Spatial object tracking data

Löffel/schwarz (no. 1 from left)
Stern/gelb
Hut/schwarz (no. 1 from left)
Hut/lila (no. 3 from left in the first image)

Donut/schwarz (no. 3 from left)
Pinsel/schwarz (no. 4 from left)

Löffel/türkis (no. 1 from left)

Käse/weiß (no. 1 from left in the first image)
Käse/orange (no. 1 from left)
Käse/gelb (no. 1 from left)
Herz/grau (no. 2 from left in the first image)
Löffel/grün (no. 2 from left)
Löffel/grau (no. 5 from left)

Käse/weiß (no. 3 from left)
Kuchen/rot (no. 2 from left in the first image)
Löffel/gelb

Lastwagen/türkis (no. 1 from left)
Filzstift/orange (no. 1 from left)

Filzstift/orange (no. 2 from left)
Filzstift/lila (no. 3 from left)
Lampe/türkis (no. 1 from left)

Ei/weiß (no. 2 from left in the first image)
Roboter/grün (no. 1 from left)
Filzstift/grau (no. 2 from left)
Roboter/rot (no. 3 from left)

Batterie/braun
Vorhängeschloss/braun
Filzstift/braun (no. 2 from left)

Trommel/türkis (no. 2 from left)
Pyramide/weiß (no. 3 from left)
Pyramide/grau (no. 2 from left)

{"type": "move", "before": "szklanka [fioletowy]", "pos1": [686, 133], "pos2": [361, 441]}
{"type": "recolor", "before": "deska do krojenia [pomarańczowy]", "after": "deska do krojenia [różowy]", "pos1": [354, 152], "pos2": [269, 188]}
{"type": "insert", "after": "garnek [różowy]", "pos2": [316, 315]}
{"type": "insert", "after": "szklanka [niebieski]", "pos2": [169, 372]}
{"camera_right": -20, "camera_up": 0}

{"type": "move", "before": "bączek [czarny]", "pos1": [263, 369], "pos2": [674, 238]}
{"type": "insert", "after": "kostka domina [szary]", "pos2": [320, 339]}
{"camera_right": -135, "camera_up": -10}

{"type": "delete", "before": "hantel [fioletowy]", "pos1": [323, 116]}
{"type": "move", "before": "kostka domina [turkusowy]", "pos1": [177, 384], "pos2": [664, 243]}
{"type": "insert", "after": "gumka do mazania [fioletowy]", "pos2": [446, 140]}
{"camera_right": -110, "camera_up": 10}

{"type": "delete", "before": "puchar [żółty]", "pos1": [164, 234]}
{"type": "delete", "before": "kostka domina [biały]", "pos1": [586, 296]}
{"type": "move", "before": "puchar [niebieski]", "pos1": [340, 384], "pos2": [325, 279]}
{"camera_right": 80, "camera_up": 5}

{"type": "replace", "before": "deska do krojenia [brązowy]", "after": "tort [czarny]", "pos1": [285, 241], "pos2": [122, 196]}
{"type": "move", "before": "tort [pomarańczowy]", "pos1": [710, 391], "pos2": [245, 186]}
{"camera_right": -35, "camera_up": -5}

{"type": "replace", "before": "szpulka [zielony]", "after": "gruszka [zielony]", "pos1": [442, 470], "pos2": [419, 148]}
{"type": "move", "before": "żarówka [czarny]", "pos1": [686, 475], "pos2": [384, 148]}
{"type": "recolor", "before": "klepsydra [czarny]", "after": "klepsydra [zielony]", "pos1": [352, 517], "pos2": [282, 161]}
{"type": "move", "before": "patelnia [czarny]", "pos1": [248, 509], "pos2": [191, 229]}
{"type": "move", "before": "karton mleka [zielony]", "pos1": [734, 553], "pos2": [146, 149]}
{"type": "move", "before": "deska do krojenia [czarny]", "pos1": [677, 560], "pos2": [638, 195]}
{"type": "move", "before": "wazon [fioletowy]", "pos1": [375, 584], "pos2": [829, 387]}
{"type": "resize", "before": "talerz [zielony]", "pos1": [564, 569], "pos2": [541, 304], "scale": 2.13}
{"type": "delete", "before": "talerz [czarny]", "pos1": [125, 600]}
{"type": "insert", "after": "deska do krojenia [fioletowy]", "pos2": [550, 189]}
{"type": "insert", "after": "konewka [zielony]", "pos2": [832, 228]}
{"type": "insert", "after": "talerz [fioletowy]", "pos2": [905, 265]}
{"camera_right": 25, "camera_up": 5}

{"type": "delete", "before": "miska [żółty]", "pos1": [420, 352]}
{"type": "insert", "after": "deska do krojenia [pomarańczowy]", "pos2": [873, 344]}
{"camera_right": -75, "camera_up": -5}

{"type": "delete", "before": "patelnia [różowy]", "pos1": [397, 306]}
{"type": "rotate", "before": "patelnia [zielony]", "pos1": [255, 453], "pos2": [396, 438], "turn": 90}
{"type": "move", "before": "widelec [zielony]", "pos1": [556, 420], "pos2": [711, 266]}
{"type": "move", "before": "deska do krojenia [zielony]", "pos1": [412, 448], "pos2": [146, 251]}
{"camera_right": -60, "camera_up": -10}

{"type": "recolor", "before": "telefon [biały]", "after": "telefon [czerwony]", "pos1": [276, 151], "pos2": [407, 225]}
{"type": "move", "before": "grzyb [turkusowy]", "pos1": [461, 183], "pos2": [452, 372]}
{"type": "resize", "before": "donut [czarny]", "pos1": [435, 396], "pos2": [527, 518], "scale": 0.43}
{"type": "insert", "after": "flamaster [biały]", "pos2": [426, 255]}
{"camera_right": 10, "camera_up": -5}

WHAT YOU SHOULD DO: From the entries above, extract every line where the word "szklanka" appears.

RESPONSE FOR THIS EXERCISE:
{"type": "move", "before": "szklanka [fioletowy]", "pos1": [686, 133], "pos2": [361, 441]}
{"type": "insert", "after": "szklanka [niebieski]", "pos2": [169, 372]}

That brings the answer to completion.